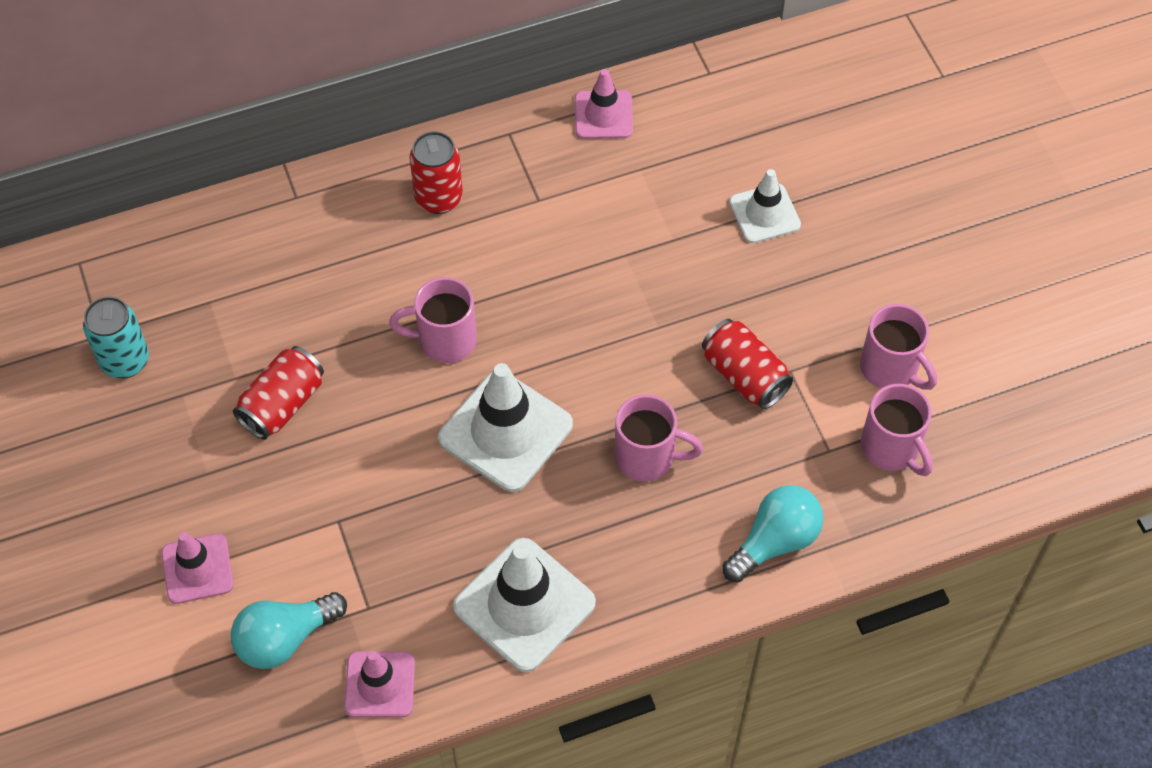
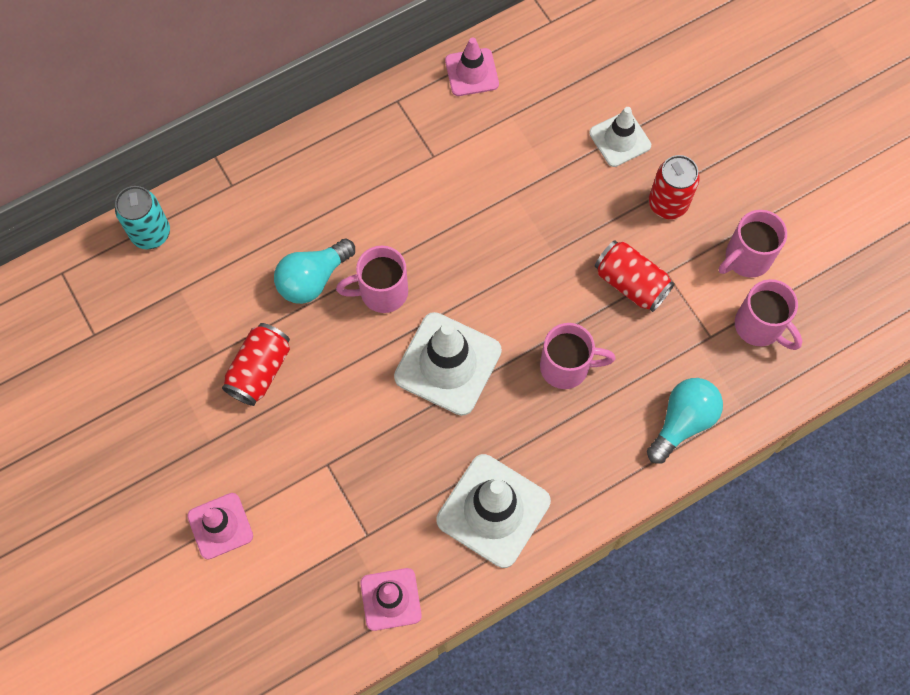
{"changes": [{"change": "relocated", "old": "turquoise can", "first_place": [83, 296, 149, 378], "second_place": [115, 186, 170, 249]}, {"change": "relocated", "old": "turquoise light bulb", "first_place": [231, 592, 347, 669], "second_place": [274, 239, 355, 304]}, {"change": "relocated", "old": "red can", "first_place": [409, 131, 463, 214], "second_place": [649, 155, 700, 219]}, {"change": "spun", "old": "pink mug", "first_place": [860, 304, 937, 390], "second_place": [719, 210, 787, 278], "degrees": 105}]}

* * *

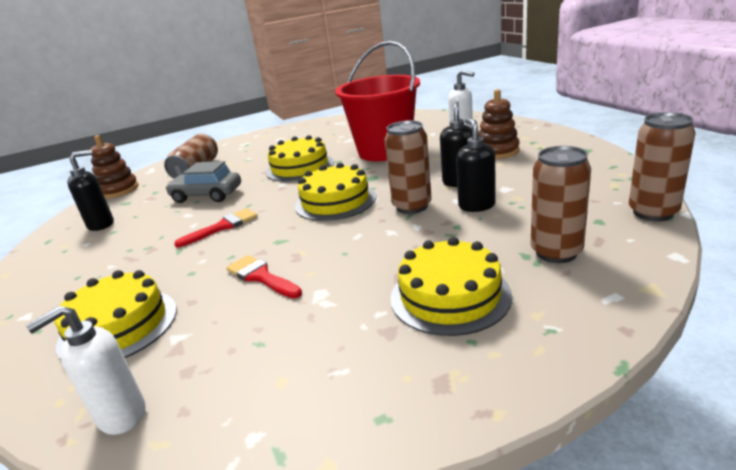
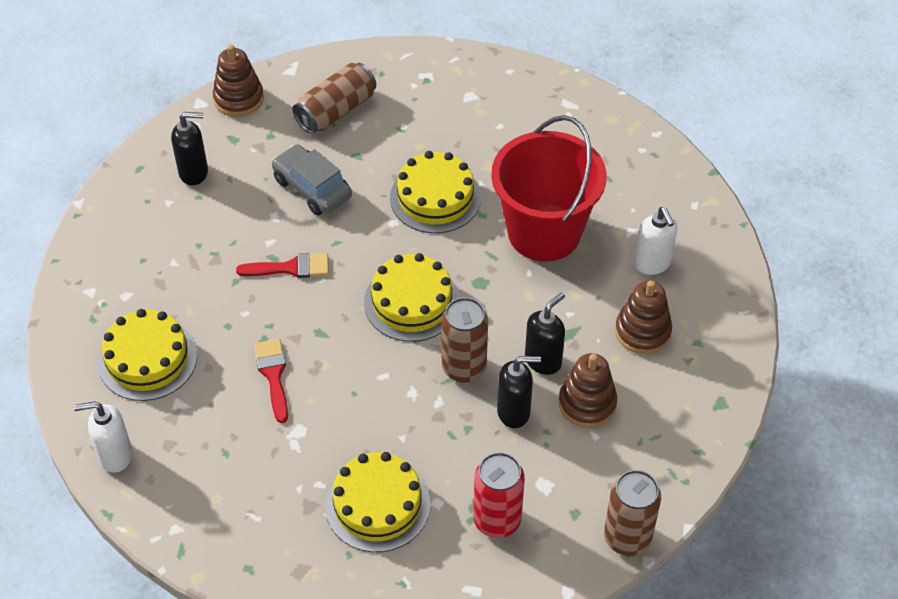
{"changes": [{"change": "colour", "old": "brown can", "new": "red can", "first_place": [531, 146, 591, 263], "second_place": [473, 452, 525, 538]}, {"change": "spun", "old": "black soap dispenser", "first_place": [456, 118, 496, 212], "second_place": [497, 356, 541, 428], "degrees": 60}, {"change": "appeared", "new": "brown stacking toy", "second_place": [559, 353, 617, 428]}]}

---

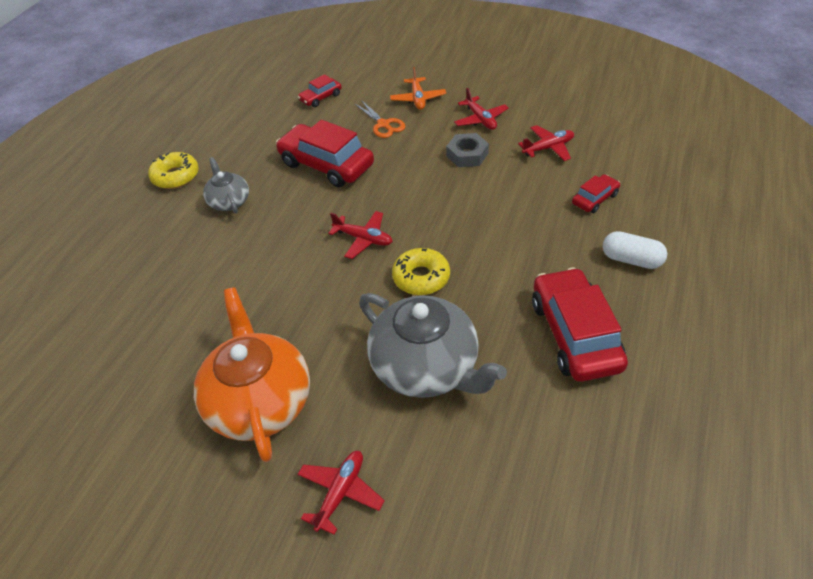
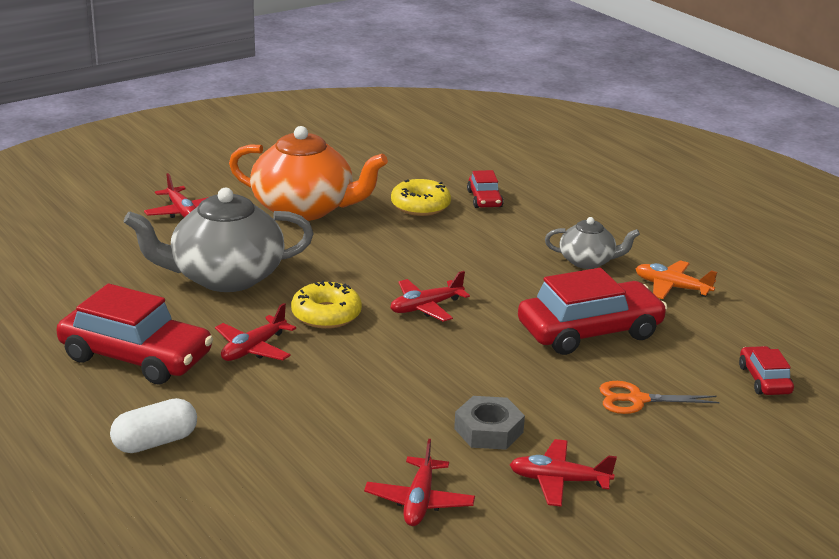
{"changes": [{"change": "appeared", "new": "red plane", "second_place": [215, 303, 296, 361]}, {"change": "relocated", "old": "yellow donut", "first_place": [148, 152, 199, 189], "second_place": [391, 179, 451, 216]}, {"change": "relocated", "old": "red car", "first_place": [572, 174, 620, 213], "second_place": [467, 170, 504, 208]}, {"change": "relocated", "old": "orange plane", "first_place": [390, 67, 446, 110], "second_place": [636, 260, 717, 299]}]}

### TASK
Go through the lines above and tally those with the string "appeared". The total is all that is needed.

### EXERCISE SOLUTION
2